**STATED GOAL:** Can you edit the records below so that "Film Festival" becomes "Film Fest" everywhere it occurs, with nothing else changed?
BEGIN
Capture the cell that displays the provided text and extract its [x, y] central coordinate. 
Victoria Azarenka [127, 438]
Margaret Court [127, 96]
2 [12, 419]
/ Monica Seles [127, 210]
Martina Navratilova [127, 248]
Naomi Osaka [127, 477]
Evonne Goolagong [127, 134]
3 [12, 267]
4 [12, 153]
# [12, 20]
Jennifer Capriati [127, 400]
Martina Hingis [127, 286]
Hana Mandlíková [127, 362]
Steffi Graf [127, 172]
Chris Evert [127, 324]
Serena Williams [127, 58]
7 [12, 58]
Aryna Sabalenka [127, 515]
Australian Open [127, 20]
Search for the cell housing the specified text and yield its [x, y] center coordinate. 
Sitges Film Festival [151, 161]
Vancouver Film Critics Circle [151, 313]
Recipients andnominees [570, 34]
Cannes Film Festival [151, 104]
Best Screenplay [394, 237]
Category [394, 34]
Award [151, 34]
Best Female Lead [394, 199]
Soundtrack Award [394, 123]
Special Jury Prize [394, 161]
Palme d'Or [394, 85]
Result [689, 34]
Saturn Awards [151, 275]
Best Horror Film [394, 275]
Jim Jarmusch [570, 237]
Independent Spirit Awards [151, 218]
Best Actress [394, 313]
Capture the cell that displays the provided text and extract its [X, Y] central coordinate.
END
**SOLVED EXERCISE:**
Capture the cell that displays the provided text and extract its [x, y] central coordinate. 
Victoria Azarenka [127, 438]
Margaret Court [127, 96]
2 [12, 419]
/ Monica Seles [127, 210]
Martina Navratilova [127, 248]
Naomi Osaka [127, 477]
Evonne Goolagong [127, 134]
3 [12, 267]
4 [12, 153]
# [12, 20]
Jennifer Capriati [127, 400]
Martina Hingis [127, 286]
Hana Mandlíková [127, 362]
Steffi Graf [127, 172]
Chris Evert [127, 324]
Serena Williams [127, 58]
7 [12, 58]
Aryna Sabalenka [127, 515]
Australian Open [127, 20]
Search for the cell housing the specified text and yield its [x, y] center coordinate. 
Sitges Film Fest [151, 161]
Vancouver Film Critics Circle [151, 313]
Recipients andnominees [570, 34]
Cannes Film Fest [151, 104]
Best Screenplay [394, 237]
Category [394, 34]
Award [151, 34]
Best Female Lead [394, 199]
Soundtrack Award [394, 123]
Special Jury Prize [394, 161]
Palme d'Or [394, 85]
Result [689, 34]
Saturn Awards [151, 275]
Best Horror Film [394, 275]
Jim Jarmusch [570, 237]
Independent Spirit Awards [151, 218]
Best Actress [394, 313]
Capture the cell that displays the provided text and extract its [X, Y] central coordinate.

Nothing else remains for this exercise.